*TASK GOAL:* Extract each record and reproduce it exactly.

Dataset records

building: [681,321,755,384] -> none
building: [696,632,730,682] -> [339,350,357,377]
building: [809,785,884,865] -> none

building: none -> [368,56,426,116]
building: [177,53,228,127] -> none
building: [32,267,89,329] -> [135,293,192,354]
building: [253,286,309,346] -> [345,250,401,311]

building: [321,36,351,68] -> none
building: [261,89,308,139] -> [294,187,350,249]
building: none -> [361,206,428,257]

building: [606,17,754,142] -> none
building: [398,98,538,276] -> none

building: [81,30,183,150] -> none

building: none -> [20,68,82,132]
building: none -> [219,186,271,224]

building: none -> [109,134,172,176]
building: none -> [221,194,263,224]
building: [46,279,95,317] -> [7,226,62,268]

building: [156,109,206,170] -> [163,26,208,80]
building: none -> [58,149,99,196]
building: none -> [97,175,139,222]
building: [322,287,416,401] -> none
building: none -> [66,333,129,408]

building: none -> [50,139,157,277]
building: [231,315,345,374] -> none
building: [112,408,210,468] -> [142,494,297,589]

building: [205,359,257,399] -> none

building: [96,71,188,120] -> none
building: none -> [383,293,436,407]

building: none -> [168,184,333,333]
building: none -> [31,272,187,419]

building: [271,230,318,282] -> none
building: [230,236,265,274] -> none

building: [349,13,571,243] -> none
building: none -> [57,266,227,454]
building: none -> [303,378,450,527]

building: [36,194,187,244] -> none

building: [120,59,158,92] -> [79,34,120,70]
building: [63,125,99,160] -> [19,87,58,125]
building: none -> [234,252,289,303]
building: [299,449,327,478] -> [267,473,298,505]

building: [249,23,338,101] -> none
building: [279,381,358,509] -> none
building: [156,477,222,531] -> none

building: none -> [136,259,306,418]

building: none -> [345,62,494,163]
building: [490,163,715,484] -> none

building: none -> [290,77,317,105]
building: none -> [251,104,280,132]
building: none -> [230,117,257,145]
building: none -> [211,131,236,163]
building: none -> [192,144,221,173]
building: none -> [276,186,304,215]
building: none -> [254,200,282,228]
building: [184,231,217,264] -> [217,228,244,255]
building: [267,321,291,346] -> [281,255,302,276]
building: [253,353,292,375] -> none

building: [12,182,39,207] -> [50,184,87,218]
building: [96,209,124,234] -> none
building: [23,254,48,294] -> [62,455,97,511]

*TASK ANSWER:*
building: [681,321,755,384] -> none
building: [696,632,730,682] -> [339,350,357,377]
building: [809,785,884,865] -> none

building: none -> [368,56,426,116]
building: [177,53,228,127] -> none
building: [32,267,89,329] -> [135,293,192,354]
building: [253,286,309,346] -> [345,250,401,311]

building: [321,36,351,68] -> none
building: [261,89,308,139] -> [294,187,350,249]
building: none -> [361,206,428,257]

building: [606,17,754,142] -> none
building: [398,98,538,276] -> none

building: [81,30,183,150] -> none

building: none -> [20,68,82,132]
building: none -> [219,186,271,224]

building: none -> [109,134,172,176]
building: none -> [221,194,263,224]
building: [46,279,95,317] -> [7,226,62,268]

building: [156,109,206,170] -> [163,26,208,80]
building: none -> [58,149,99,196]
building: none -> [97,175,139,222]
building: [322,287,416,401] -> none
building: none -> [66,333,129,408]

building: none -> [50,139,157,277]
building: [231,315,345,374] -> none
building: [112,408,210,468] -> [142,494,297,589]

building: [205,359,257,399] -> none

building: [96,71,188,120] -> none
building: none -> [383,293,436,407]

building: none -> [168,184,333,333]
building: none -> [31,272,187,419]

building: [271,230,318,282] -> none
building: [230,236,265,274] -> none

building: [349,13,571,243] -> none
building: none -> [57,266,227,454]
building: none -> [303,378,450,527]

building: [36,194,187,244] -> none

building: [120,59,158,92] -> [79,34,120,70]
building: [63,125,99,160] -> [19,87,58,125]
building: none -> [234,252,289,303]
building: [299,449,327,478] -> [267,473,298,505]

building: [249,23,338,101] -> none
building: [279,381,358,509] -> none
building: [156,477,222,531] -> none

building: none -> [136,259,306,418]

building: none -> [345,62,494,163]
building: [490,163,715,484] -> none

building: none -> [290,77,317,105]
building: none -> [251,104,280,132]
building: none -> [230,117,257,145]
building: none -> [211,131,236,163]
building: none -> [192,144,221,173]
building: none -> [276,186,304,215]
building: none -> [254,200,282,228]
building: [184,231,217,264] -> [217,228,244,255]
building: [267,321,291,346] -> [281,255,302,276]
building: [253,353,292,375] -> none

building: [12,182,39,207] -> [50,184,87,218]
building: [96,209,124,234] -> none
building: [23,254,48,294] -> [62,455,97,511]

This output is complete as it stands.